YOUR ASSIGNMENT
The whole listing below needs to be retyped without a single change.

TASK DATA

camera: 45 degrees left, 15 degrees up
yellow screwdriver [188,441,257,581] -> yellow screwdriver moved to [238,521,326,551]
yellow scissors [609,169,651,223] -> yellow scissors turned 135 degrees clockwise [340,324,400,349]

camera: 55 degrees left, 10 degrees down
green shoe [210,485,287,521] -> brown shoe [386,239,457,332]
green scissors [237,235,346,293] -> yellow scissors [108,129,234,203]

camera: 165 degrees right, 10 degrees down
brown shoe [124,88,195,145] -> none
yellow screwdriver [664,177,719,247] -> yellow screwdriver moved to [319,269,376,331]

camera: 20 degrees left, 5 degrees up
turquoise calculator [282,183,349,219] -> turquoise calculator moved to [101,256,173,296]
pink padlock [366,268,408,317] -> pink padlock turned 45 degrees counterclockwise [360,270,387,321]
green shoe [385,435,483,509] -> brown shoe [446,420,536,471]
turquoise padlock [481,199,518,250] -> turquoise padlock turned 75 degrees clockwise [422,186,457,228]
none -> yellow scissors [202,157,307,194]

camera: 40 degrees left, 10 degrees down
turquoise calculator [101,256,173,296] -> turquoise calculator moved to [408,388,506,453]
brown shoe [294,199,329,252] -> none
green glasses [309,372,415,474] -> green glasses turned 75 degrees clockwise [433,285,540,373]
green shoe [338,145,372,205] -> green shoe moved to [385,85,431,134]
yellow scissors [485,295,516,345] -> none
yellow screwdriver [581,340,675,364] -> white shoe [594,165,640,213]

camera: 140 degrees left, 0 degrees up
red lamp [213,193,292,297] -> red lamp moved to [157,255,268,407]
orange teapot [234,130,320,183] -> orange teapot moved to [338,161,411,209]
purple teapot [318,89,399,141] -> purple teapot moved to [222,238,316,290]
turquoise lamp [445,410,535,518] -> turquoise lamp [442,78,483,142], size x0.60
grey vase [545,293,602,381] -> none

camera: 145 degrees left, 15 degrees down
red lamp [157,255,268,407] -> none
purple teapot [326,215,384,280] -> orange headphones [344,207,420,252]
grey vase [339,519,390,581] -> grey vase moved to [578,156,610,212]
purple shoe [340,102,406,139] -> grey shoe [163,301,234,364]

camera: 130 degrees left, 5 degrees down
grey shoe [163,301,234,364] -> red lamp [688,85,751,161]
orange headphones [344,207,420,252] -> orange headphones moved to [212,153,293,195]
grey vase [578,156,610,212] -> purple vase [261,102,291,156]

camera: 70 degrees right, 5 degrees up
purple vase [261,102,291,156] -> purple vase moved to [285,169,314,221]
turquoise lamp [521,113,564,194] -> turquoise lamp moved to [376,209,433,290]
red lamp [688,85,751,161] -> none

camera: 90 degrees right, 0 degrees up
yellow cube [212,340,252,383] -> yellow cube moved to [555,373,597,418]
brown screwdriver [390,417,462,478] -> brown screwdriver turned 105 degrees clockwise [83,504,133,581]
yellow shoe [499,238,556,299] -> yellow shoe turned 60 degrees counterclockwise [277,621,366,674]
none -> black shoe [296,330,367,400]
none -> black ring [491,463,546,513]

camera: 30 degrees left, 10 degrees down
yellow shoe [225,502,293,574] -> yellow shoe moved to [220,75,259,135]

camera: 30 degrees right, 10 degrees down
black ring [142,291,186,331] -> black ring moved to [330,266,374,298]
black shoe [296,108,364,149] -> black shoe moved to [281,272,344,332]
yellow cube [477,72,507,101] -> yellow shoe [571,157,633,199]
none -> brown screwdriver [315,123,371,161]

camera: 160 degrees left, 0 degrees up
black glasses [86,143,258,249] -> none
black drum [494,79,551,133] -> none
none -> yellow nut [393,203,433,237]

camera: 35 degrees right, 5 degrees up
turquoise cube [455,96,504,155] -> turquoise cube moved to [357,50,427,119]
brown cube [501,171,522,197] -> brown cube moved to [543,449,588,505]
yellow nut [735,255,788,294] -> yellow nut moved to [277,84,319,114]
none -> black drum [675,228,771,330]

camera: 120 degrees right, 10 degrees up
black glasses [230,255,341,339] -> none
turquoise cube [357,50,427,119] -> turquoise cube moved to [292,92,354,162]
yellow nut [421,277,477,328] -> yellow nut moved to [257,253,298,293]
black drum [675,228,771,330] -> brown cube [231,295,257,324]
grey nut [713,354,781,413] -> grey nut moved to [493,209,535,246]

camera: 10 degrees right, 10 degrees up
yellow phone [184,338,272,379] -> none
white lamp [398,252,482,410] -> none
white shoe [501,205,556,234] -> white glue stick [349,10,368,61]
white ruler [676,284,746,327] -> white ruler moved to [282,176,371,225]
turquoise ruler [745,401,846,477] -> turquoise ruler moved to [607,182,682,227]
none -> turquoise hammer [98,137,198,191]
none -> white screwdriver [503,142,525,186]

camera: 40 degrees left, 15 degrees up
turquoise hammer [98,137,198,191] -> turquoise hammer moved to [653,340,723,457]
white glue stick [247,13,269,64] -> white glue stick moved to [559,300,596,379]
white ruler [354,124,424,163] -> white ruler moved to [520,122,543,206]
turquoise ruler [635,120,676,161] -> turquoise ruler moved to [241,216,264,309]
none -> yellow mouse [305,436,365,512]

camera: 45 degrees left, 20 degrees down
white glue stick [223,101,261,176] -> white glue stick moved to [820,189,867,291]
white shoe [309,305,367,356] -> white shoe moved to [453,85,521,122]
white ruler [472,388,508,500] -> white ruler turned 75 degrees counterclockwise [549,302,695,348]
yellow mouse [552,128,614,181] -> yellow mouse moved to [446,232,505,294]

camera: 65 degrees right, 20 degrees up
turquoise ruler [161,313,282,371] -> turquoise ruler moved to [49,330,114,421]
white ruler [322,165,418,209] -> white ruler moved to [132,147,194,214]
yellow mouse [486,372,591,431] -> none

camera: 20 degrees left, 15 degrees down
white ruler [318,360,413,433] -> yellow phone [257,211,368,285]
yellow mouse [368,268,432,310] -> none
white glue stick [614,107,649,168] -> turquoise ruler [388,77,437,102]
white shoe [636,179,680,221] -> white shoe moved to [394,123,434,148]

RESULT FOR THIS TASK
camera: 45 degrees left, 15 degrees up
yellow screwdriver [188,441,257,581] -> yellow screwdriver moved to [238,521,326,551]
yellow scissors [609,169,651,223] -> yellow scissors turned 135 degrees clockwise [340,324,400,349]

camera: 55 degrees left, 10 degrees down
green shoe [210,485,287,521] -> brown shoe [386,239,457,332]
green scissors [237,235,346,293] -> yellow scissors [108,129,234,203]

camera: 165 degrees right, 10 degrees down
brown shoe [124,88,195,145] -> none
yellow screwdriver [664,177,719,247] -> yellow screwdriver moved to [319,269,376,331]

camera: 20 degrees left, 5 degrees up
turquoise calculator [282,183,349,219] -> turquoise calculator moved to [101,256,173,296]
pink padlock [366,268,408,317] -> pink padlock turned 45 degrees counterclockwise [360,270,387,321]
green shoe [385,435,483,509] -> brown shoe [446,420,536,471]
turquoise padlock [481,199,518,250] -> turquoise padlock turned 75 degrees clockwise [422,186,457,228]
none -> yellow scissors [202,157,307,194]

camera: 40 degrees left, 10 degrees down
turquoise calculator [101,256,173,296] -> turquoise calculator moved to [408,388,506,453]
brown shoe [294,199,329,252] -> none
green glasses [309,372,415,474] -> green glasses turned 75 degrees clockwise [433,285,540,373]
green shoe [338,145,372,205] -> green shoe moved to [385,85,431,134]
yellow scissors [485,295,516,345] -> none
yellow screwdriver [581,340,675,364] -> white shoe [594,165,640,213]

camera: 140 degrees left, 0 degrees up
red lamp [213,193,292,297] -> red lamp moved to [157,255,268,407]
orange teapot [234,130,320,183] -> orange teapot moved to [338,161,411,209]
purple teapot [318,89,399,141] -> purple teapot moved to [222,238,316,290]
turquoise lamp [445,410,535,518] -> turquoise lamp [442,78,483,142], size x0.60
grey vase [545,293,602,381] -> none

camera: 145 degrees left, 15 degrees down
red lamp [157,255,268,407] -> none
purple teapot [326,215,384,280] -> orange headphones [344,207,420,252]
grey vase [339,519,390,581] -> grey vase moved to [578,156,610,212]
purple shoe [340,102,406,139] -> grey shoe [163,301,234,364]

camera: 130 degrees left, 5 degrees down
grey shoe [163,301,234,364] -> red lamp [688,85,751,161]
orange headphones [344,207,420,252] -> orange headphones moved to [212,153,293,195]
grey vase [578,156,610,212] -> purple vase [261,102,291,156]

camera: 70 degrees right, 5 degrees up
purple vase [261,102,291,156] -> purple vase moved to [285,169,314,221]
turquoise lamp [521,113,564,194] -> turquoise lamp moved to [376,209,433,290]
red lamp [688,85,751,161] -> none

camera: 90 degrees right, 0 degrees up
yellow cube [212,340,252,383] -> yellow cube moved to [555,373,597,418]
brown screwdriver [390,417,462,478] -> brown screwdriver turned 105 degrees clockwise [83,504,133,581]
yellow shoe [499,238,556,299] -> yellow shoe turned 60 degrees counterclockwise [277,621,366,674]
none -> black shoe [296,330,367,400]
none -> black ring [491,463,546,513]

camera: 30 degrees left, 10 degrees down
yellow shoe [225,502,293,574] -> yellow shoe moved to [220,75,259,135]

camera: 30 degrees right, 10 degrees down
black ring [142,291,186,331] -> black ring moved to [330,266,374,298]
black shoe [296,108,364,149] -> black shoe moved to [281,272,344,332]
yellow cube [477,72,507,101] -> yellow shoe [571,157,633,199]
none -> brown screwdriver [315,123,371,161]

camera: 160 degrees left, 0 degrees up
black glasses [86,143,258,249] -> none
black drum [494,79,551,133] -> none
none -> yellow nut [393,203,433,237]

camera: 35 degrees right, 5 degrees up
turquoise cube [455,96,504,155] -> turquoise cube moved to [357,50,427,119]
brown cube [501,171,522,197] -> brown cube moved to [543,449,588,505]
yellow nut [735,255,788,294] -> yellow nut moved to [277,84,319,114]
none -> black drum [675,228,771,330]

camera: 120 degrees right, 10 degrees up
black glasses [230,255,341,339] -> none
turquoise cube [357,50,427,119] -> turquoise cube moved to [292,92,354,162]
yellow nut [421,277,477,328] -> yellow nut moved to [257,253,298,293]
black drum [675,228,771,330] -> brown cube [231,295,257,324]
grey nut [713,354,781,413] -> grey nut moved to [493,209,535,246]

camera: 10 degrees right, 10 degrees up
yellow phone [184,338,272,379] -> none
white lamp [398,252,482,410] -> none
white shoe [501,205,556,234] -> white glue stick [349,10,368,61]
white ruler [676,284,746,327] -> white ruler moved to [282,176,371,225]
turquoise ruler [745,401,846,477] -> turquoise ruler moved to [607,182,682,227]
none -> turquoise hammer [98,137,198,191]
none -> white screwdriver [503,142,525,186]

camera: 40 degrees left, 15 degrees up
turquoise hammer [98,137,198,191] -> turquoise hammer moved to [653,340,723,457]
white glue stick [247,13,269,64] -> white glue stick moved to [559,300,596,379]
white ruler [354,124,424,163] -> white ruler moved to [520,122,543,206]
turquoise ruler [635,120,676,161] -> turquoise ruler moved to [241,216,264,309]
none -> yellow mouse [305,436,365,512]

camera: 45 degrees left, 20 degrees down
white glue stick [223,101,261,176] -> white glue stick moved to [820,189,867,291]
white shoe [309,305,367,356] -> white shoe moved to [453,85,521,122]
white ruler [472,388,508,500] -> white ruler turned 75 degrees counterclockwise [549,302,695,348]
yellow mouse [552,128,614,181] -> yellow mouse moved to [446,232,505,294]

camera: 65 degrees right, 20 degrees up
turquoise ruler [161,313,282,371] -> turquoise ruler moved to [49,330,114,421]
white ruler [322,165,418,209] -> white ruler moved to [132,147,194,214]
yellow mouse [486,372,591,431] -> none

camera: 20 degrees left, 15 degrees down
white ruler [318,360,413,433] -> yellow phone [257,211,368,285]
yellow mouse [368,268,432,310] -> none
white glue stick [614,107,649,168] -> turquoise ruler [388,77,437,102]
white shoe [636,179,680,221] -> white shoe moved to [394,123,434,148]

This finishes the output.